What is needed: The records below hold a stretch from the line with "R13: 30 (GND, PUMP) -> none" through the line with "U1: SX1308 -> TPS61040"; return exactly those lines, ends included, and nothing more.
________________
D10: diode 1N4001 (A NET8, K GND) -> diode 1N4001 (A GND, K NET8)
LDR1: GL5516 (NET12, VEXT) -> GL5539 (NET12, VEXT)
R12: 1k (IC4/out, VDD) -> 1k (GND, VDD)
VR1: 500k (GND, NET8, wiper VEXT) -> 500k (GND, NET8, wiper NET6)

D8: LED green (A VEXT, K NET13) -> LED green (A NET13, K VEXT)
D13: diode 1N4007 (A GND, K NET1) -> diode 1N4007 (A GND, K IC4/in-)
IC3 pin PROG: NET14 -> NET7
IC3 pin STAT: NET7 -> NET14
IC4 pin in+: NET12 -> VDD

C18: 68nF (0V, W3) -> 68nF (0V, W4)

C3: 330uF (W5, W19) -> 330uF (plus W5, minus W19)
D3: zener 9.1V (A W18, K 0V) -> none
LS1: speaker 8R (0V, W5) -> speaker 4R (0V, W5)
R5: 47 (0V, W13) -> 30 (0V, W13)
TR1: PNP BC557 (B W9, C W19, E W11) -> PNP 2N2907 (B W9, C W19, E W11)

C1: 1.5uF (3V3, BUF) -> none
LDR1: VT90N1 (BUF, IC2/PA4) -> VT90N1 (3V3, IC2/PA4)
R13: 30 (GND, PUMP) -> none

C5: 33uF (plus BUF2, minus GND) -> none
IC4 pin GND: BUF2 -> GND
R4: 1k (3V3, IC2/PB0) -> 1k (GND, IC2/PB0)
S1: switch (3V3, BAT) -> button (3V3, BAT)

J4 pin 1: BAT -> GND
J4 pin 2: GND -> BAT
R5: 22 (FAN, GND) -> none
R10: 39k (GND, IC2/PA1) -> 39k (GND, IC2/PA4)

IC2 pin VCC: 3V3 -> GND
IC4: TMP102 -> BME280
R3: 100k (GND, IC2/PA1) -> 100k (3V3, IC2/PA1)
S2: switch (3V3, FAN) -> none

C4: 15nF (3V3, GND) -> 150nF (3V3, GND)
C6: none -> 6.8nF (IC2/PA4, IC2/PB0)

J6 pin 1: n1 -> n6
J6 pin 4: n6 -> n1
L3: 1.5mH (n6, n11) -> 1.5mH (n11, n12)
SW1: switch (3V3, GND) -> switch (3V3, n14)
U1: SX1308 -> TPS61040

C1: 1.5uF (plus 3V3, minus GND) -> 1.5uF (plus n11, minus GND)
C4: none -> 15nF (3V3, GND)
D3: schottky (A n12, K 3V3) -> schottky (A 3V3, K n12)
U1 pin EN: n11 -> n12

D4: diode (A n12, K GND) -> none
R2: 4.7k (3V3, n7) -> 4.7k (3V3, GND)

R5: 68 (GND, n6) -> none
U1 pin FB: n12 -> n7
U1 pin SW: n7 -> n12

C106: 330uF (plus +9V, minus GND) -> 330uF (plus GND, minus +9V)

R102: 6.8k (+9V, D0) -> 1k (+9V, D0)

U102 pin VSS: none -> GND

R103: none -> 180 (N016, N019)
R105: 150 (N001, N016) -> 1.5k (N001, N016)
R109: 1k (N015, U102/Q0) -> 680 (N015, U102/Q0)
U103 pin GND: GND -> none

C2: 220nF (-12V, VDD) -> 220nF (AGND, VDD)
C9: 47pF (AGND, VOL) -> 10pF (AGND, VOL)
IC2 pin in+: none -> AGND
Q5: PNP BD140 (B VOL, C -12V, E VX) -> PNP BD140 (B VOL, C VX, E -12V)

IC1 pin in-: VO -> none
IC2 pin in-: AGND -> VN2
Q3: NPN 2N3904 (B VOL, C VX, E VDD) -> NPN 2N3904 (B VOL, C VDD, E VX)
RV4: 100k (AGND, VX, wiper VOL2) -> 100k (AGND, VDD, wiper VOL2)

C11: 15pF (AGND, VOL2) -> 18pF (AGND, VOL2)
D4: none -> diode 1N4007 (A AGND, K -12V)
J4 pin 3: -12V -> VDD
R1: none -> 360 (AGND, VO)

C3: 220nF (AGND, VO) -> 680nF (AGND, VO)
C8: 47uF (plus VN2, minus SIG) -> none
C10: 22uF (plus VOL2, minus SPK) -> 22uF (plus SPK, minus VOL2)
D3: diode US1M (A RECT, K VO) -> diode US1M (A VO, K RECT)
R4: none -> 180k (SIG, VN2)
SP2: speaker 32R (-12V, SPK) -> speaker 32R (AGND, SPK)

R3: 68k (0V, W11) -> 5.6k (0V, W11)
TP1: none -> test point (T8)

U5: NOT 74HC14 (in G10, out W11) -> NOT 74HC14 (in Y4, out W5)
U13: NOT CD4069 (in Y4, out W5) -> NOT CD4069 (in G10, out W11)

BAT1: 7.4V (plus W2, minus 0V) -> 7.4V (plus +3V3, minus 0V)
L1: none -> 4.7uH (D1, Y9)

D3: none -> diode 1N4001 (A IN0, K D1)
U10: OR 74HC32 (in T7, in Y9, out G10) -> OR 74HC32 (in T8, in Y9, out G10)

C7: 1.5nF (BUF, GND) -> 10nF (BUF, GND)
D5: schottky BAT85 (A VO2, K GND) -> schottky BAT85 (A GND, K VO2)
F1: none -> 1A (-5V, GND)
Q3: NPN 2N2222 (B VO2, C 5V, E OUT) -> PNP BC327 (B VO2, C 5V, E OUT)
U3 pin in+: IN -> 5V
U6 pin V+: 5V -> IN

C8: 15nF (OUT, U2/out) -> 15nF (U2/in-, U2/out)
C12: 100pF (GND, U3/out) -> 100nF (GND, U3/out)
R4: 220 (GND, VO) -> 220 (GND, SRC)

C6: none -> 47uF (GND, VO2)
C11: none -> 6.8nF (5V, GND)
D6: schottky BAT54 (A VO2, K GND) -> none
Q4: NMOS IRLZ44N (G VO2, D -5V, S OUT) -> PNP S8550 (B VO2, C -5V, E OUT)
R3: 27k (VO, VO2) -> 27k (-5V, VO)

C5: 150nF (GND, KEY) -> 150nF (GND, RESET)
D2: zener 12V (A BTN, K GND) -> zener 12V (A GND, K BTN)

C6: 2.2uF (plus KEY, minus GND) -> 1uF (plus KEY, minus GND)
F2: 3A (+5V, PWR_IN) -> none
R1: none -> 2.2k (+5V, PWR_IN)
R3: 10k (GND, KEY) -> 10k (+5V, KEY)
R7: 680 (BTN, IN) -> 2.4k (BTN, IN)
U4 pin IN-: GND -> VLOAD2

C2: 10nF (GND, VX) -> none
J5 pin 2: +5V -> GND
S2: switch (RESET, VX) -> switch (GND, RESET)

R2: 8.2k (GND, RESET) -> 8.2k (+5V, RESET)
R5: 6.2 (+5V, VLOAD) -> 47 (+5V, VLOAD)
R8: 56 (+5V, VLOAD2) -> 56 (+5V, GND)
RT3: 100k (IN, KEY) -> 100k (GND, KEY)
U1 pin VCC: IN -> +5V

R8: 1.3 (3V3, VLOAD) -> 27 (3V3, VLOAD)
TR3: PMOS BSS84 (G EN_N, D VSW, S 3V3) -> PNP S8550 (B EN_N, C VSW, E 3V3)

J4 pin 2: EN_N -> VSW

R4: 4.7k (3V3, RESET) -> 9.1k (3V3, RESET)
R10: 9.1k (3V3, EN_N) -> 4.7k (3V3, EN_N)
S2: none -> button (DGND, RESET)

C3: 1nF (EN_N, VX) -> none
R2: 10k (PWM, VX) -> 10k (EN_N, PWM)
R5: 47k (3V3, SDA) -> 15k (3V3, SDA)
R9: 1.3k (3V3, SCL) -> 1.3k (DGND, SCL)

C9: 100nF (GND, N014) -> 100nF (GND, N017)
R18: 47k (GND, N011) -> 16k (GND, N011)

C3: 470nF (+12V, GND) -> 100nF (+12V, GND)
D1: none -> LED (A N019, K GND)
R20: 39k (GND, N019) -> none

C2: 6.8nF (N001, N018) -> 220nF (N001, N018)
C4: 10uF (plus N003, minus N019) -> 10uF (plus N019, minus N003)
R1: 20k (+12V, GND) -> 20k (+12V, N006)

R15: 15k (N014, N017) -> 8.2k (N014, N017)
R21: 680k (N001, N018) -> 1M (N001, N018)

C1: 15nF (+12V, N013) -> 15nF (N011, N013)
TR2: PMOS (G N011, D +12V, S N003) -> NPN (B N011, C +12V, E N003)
________________
Solved problem:
R13: 30 (GND, PUMP) -> none

C5: 33uF (plus BUF2, minus GND) -> none
IC4 pin GND: BUF2 -> GND
R4: 1k (3V3, IC2/PB0) -> 1k (GND, IC2/PB0)
S1: switch (3V3, BAT) -> button (3V3, BAT)

J4 pin 1: BAT -> GND
J4 pin 2: GND -> BAT
R5: 22 (FAN, GND) -> none
R10: 39k (GND, IC2/PA1) -> 39k (GND, IC2/PA4)

IC2 pin VCC: 3V3 -> GND
IC4: TMP102 -> BME280
R3: 100k (GND, IC2/PA1) -> 100k (3V3, IC2/PA1)
S2: switch (3V3, FAN) -> none

C4: 15nF (3V3, GND) -> 150nF (3V3, GND)
C6: none -> 6.8nF (IC2/PA4, IC2/PB0)

J6 pin 1: n1 -> n6
J6 pin 4: n6 -> n1
L3: 1.5mH (n6, n11) -> 1.5mH (n11, n12)
SW1: switch (3V3, GND) -> switch (3V3, n14)
U1: SX1308 -> TPS61040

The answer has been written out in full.